[Aim of the exercise] From the line containing "(539, 380) = (679, 119): blue" down to the last line of the data, output each line word for word and include nothing else.
+ + + + +
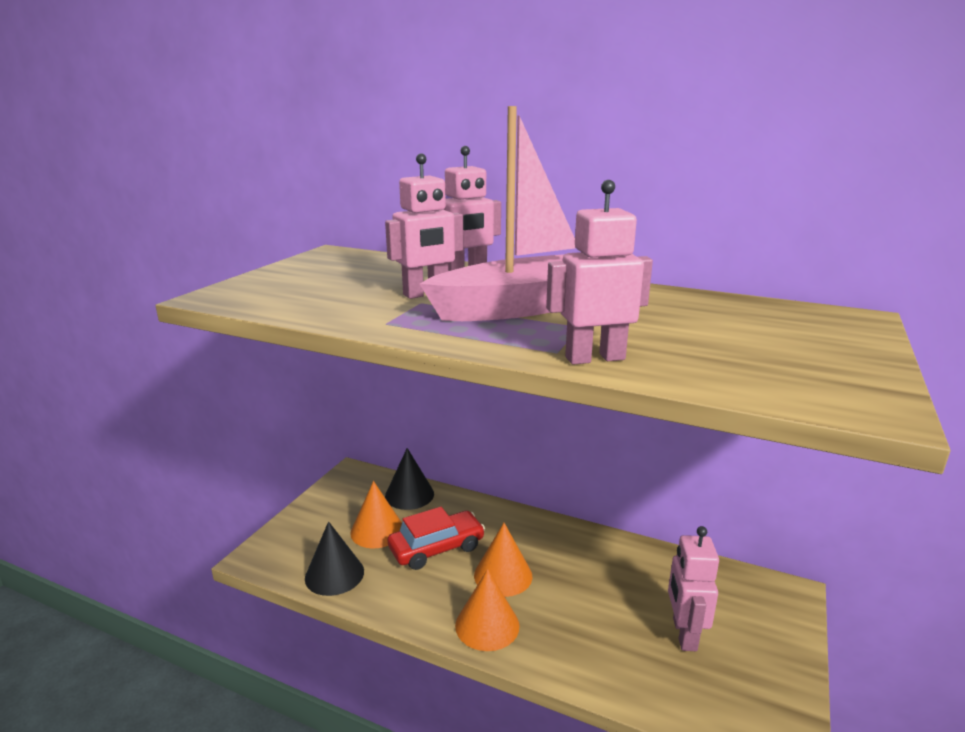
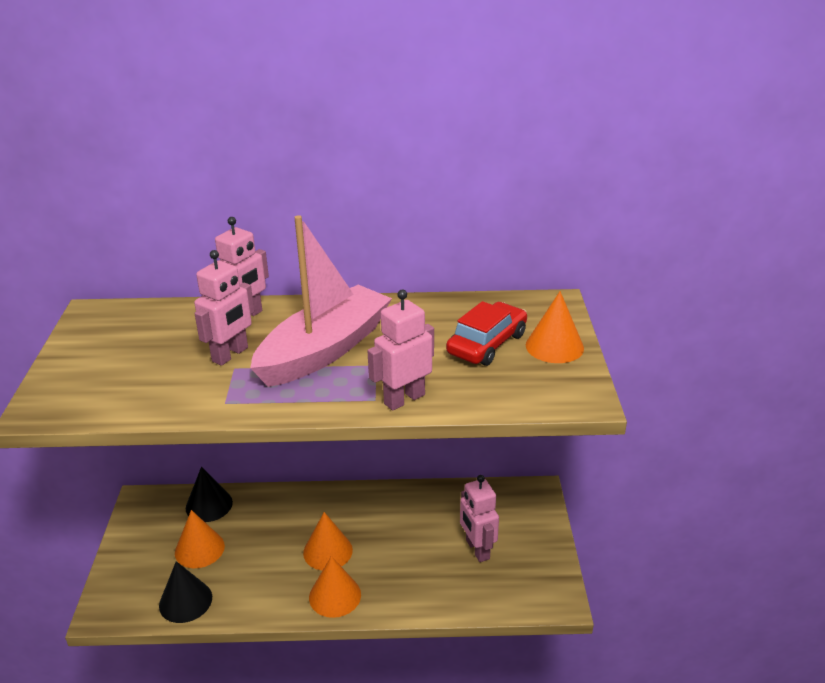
camera: 25 degrees left, 10 degrees up
(436, 548) = (261, 547): red car -> red car (487, 344)
(841, 352) = (554, 346): none -> orange cone

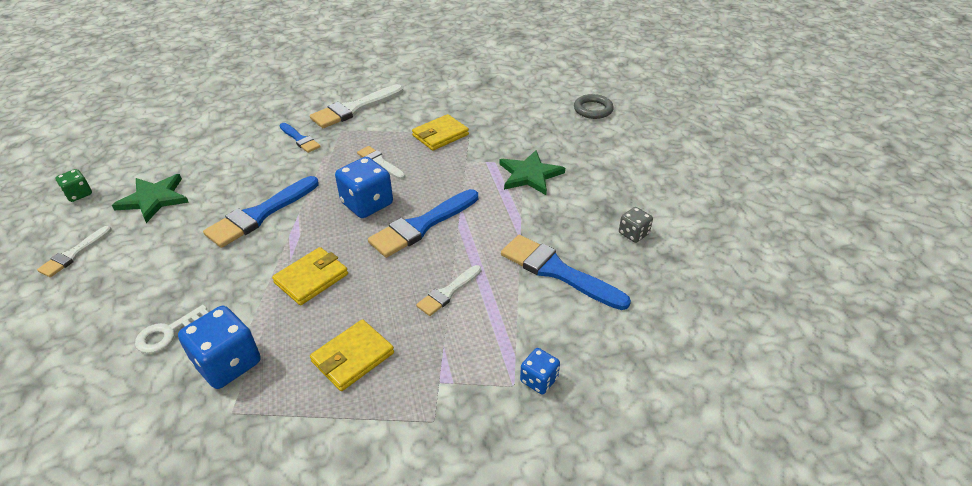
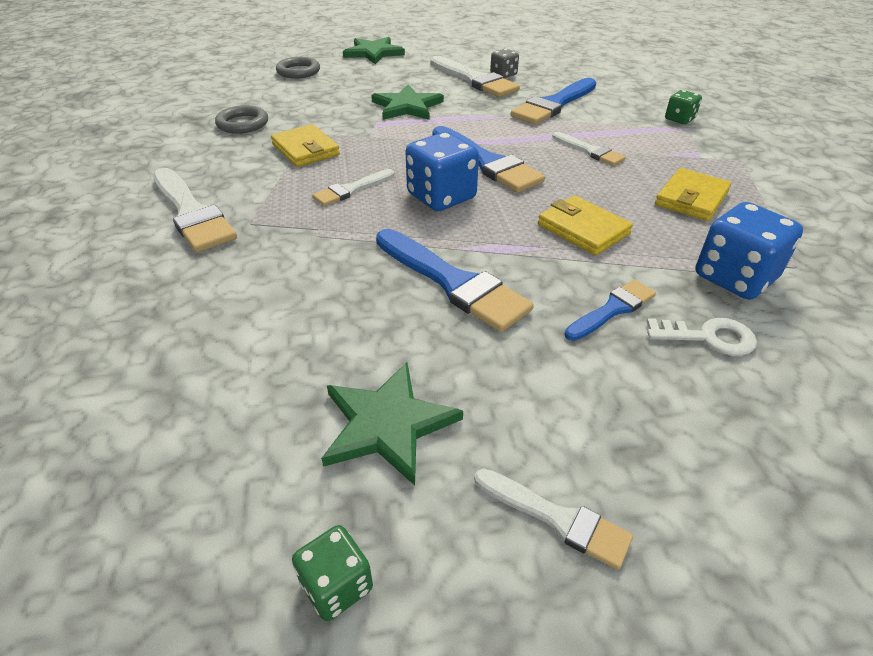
camera: 85 degrees left, 0 degrees up
(168, 333) = (708, 337): white key -> white key turned 45 degrees counterclockwise
(300, 139) = (256, 260): blue brush -> blue brush (612, 309)
(353, 357) = (691, 198): yellow wallet -> yellow wallet turned 75 degrees clockwise
(481, 102) = (243, 124): none -> grey ring
(539, 380) = (679, 119): blue dice -> green dice
(609, 213) = (474, 80): none -> white brush
(660, 143) = (373, 53): none -> green star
+ + + + +
[Task solution]
(539, 380) = (679, 119): blue dice -> green dice
(609, 213) = (474, 80): none -> white brush
(660, 143) = (373, 53): none -> green star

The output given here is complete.